• [Aim] State only the number of lines in the material below that contain the string "Find".

=====

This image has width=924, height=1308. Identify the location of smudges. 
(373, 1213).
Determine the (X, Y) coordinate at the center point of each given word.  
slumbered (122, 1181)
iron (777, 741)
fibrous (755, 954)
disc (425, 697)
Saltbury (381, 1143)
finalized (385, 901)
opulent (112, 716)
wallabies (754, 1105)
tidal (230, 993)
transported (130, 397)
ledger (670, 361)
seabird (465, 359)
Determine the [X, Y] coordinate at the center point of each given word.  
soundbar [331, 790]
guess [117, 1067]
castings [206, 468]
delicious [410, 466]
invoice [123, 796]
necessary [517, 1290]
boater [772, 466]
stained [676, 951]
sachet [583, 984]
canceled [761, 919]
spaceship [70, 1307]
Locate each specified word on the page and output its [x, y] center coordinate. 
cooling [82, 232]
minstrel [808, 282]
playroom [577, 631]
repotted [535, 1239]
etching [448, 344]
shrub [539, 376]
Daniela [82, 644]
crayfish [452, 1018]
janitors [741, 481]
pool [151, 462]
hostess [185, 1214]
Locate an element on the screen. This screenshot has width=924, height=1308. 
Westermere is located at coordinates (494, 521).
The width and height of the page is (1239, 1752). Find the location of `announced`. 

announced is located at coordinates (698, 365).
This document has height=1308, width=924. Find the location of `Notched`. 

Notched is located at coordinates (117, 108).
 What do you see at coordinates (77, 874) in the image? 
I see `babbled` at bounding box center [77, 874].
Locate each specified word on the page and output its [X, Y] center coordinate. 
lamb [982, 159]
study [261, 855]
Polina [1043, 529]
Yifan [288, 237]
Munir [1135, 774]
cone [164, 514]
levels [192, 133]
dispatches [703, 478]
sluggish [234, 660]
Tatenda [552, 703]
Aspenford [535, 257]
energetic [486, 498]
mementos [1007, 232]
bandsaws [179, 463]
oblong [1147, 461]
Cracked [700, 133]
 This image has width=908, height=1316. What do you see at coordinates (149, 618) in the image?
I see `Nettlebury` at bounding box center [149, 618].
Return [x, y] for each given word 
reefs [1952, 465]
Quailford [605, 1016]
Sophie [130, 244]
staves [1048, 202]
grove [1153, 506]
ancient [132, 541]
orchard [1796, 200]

=====

• [Result] 2